**REQUIRED ACTION**:
From the listing below, pull out all lines with "moved" in them.

**TASK INPUT**:
━━━━━━━━━━━━━━━━
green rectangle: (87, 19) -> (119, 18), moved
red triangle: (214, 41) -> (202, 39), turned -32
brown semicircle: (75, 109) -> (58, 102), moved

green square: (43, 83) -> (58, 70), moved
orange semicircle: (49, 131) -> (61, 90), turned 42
━━━━━━━━━━━━━━━━
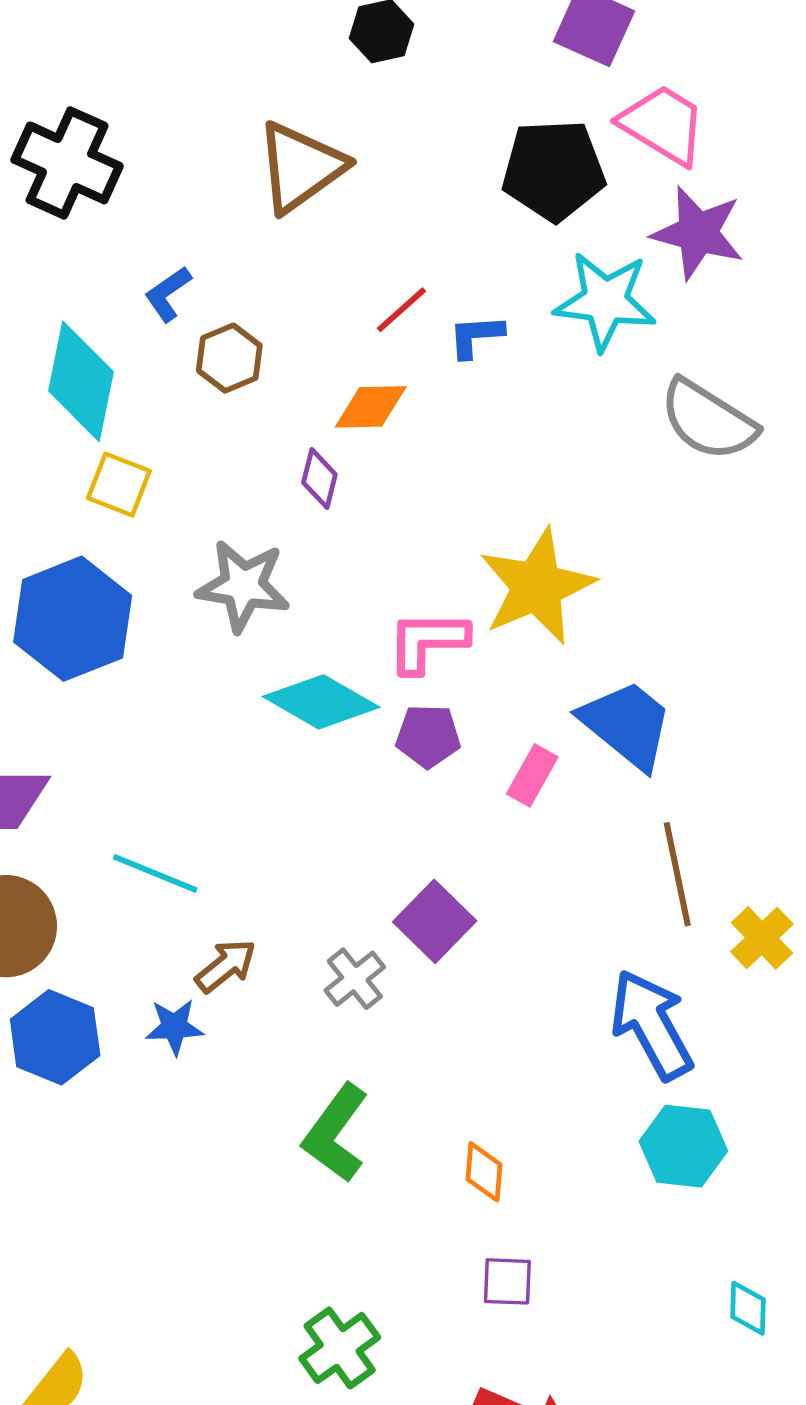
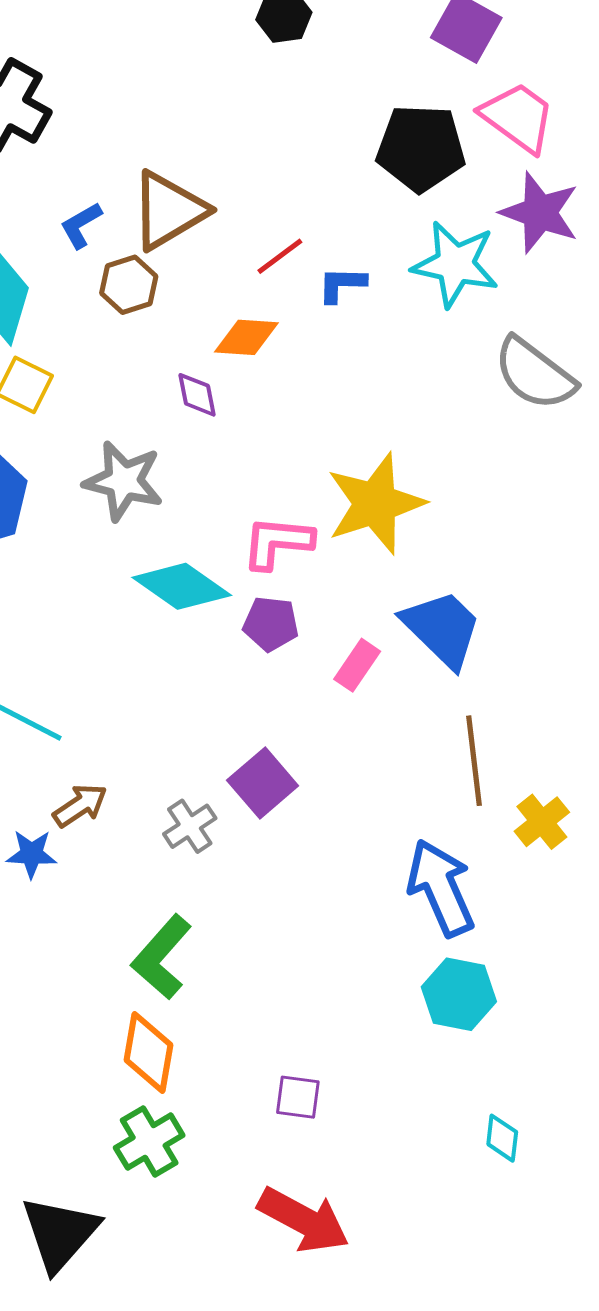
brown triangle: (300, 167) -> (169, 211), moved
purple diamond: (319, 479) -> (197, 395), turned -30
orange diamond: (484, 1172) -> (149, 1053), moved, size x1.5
━━━━━━━━━━━━━━━━
**SOLUTION FOR THIS TASK**:
green rectangle: (87, 19) -> (119, 18), moved
brown semicircle: (75, 109) -> (58, 102), moved
green square: (43, 83) -> (58, 70), moved
brown triangle: (300, 167) -> (169, 211), moved
orange diamond: (484, 1172) -> (149, 1053), moved, size x1.5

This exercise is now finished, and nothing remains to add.